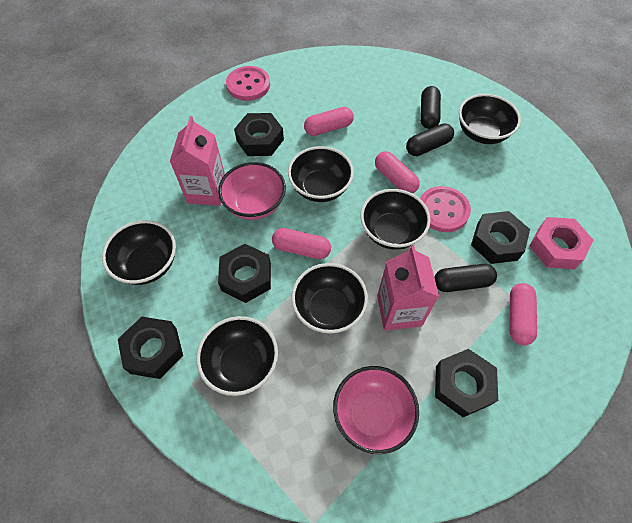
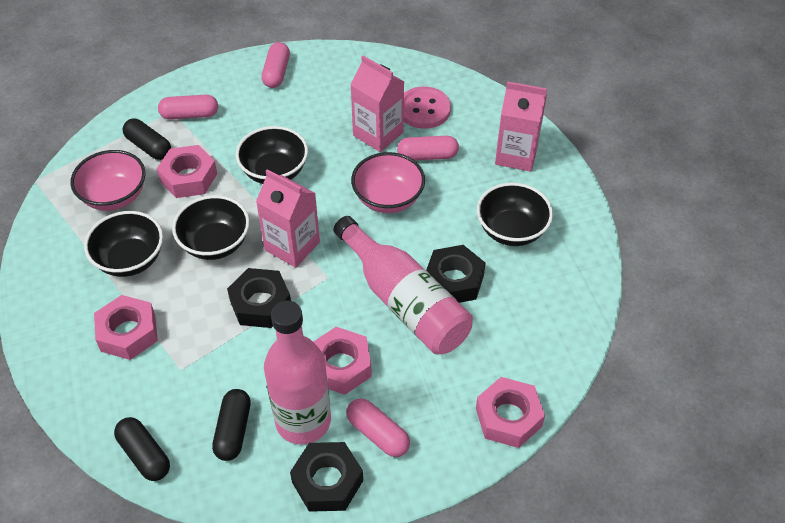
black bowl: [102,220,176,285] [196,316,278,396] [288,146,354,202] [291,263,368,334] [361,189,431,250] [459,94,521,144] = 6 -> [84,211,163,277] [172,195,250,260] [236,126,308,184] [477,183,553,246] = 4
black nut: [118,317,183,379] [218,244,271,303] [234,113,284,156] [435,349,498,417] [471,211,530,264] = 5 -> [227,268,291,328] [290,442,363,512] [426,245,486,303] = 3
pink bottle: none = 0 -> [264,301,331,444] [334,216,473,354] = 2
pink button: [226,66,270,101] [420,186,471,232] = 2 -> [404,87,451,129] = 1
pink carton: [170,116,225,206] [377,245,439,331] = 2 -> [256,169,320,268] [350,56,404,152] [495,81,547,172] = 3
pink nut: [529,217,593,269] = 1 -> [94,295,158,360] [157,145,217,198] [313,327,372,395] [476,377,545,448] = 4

================

> _Required work_
Work out how many lines in the records contain the word "black", and give that number by itself.

> _Final answer_
2